- _THE PROBLEM_:
In the entries below, every line with the string "none" is to be reported.

- _DATASET RECORDS_:
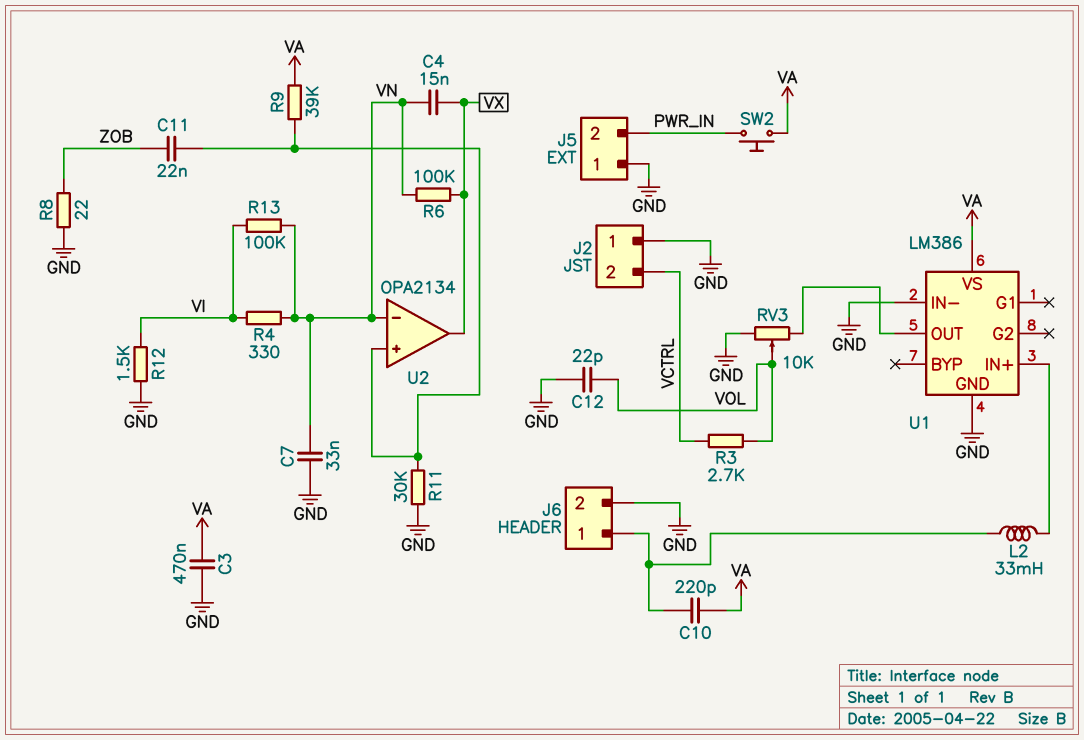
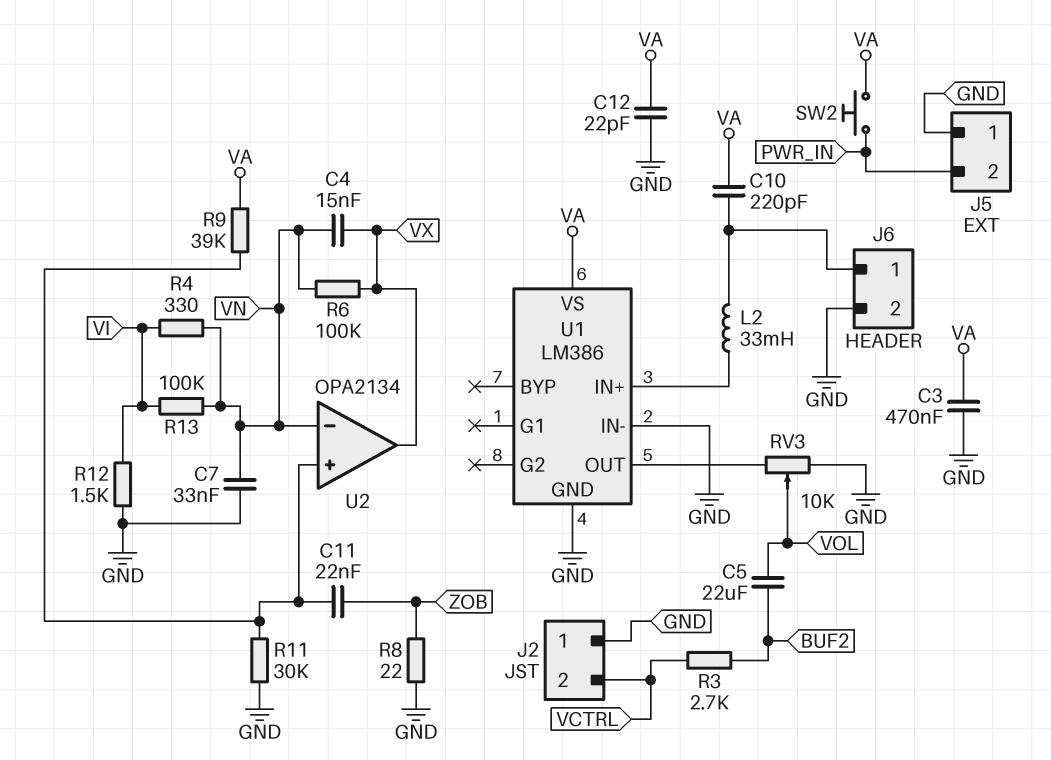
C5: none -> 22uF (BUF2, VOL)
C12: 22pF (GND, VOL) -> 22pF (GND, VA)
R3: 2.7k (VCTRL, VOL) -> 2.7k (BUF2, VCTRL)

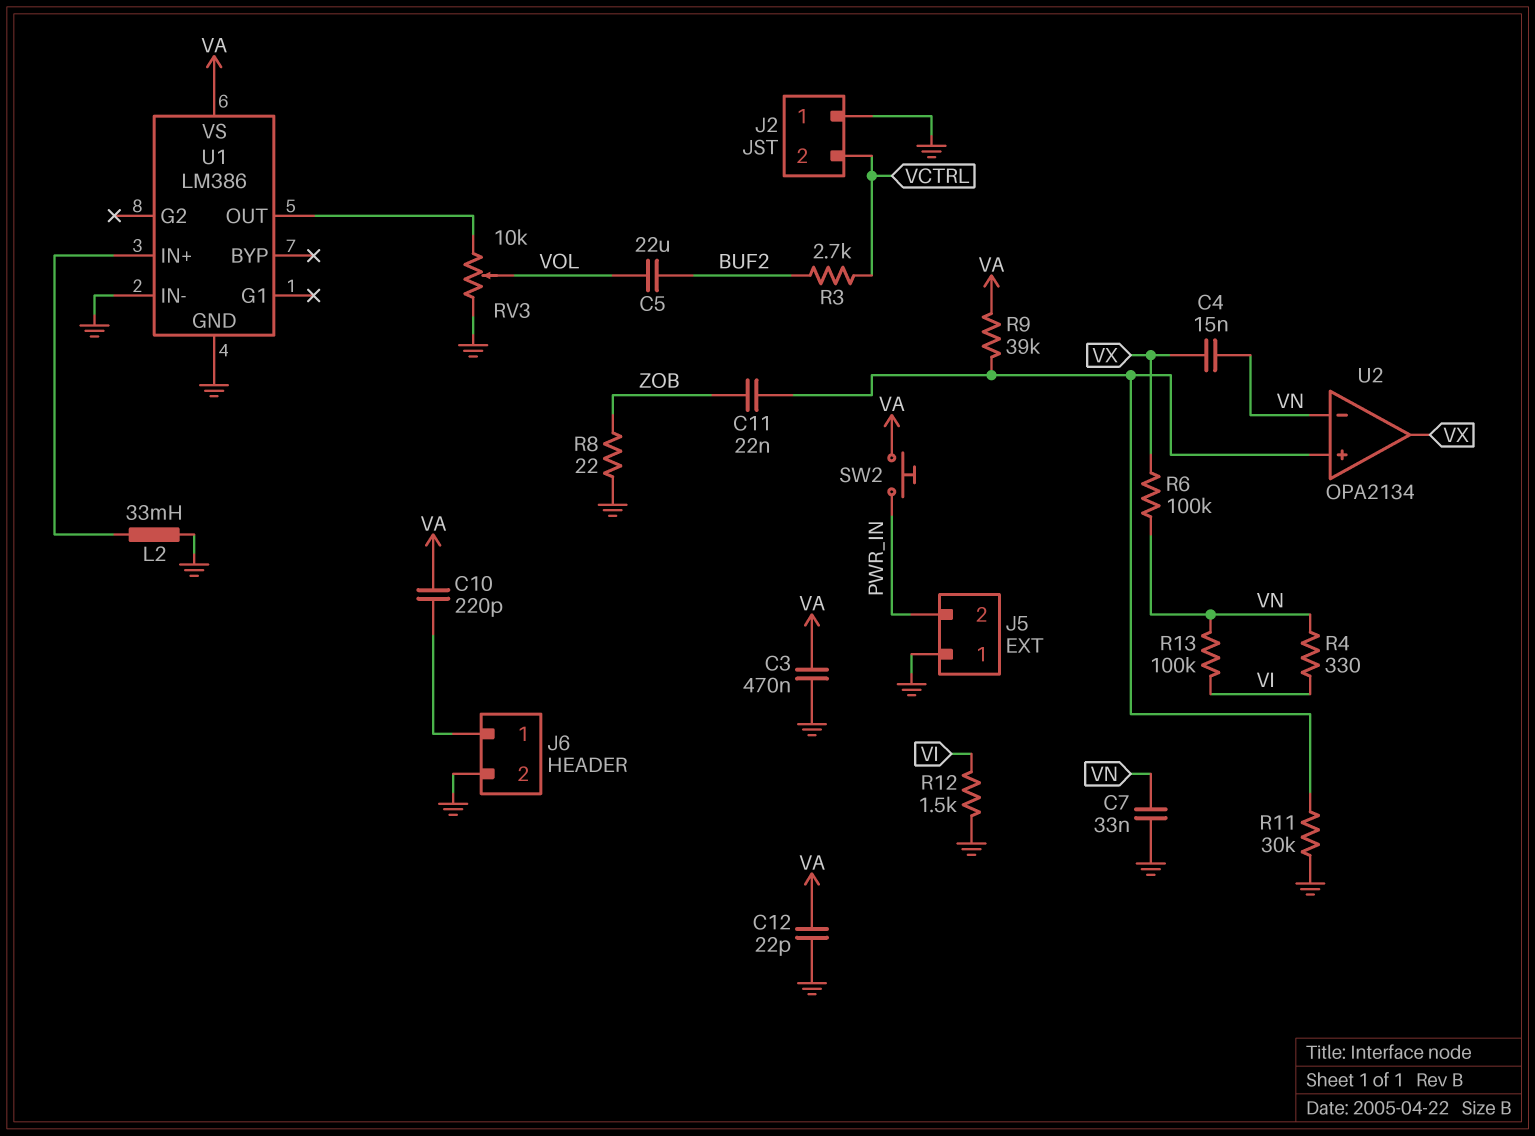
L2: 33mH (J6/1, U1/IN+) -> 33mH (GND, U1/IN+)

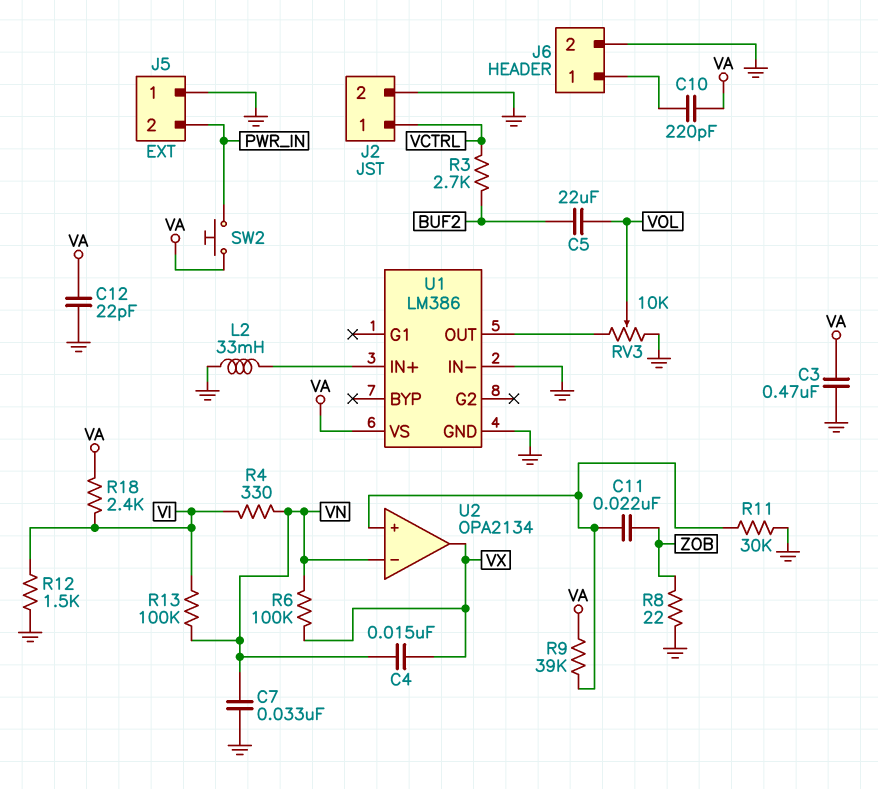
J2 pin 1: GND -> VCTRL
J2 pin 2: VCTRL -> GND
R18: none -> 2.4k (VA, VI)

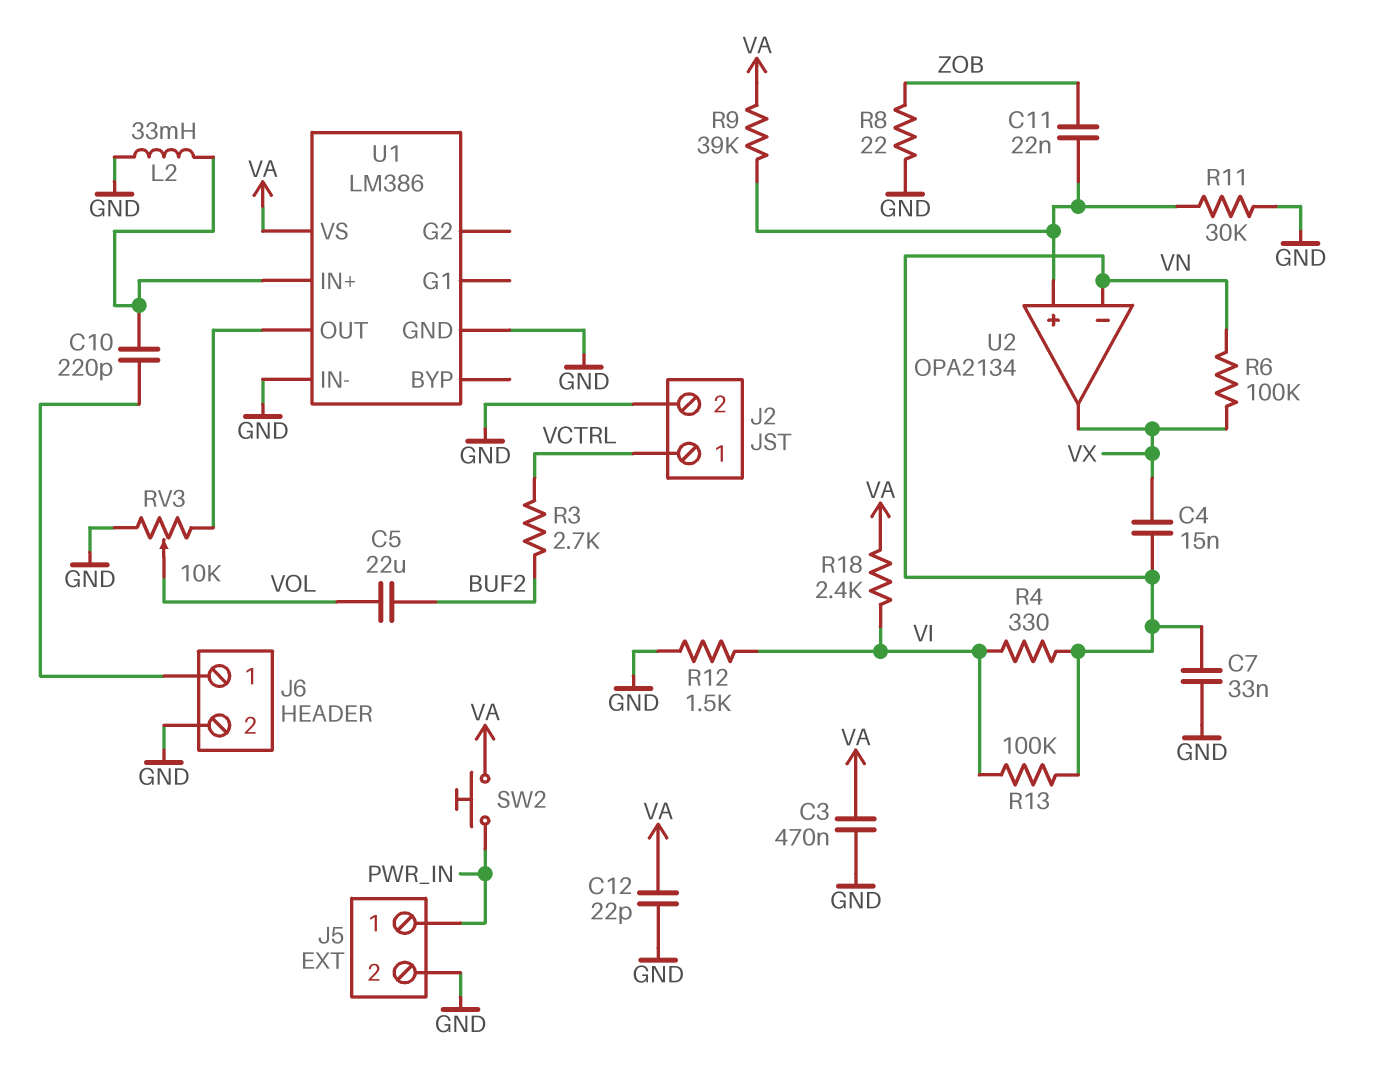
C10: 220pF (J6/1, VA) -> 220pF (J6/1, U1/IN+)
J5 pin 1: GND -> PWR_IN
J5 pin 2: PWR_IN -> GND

- _TASK ANSWER_:
C5: none -> 22uF (BUF2, VOL)
R18: none -> 2.4k (VA, VI)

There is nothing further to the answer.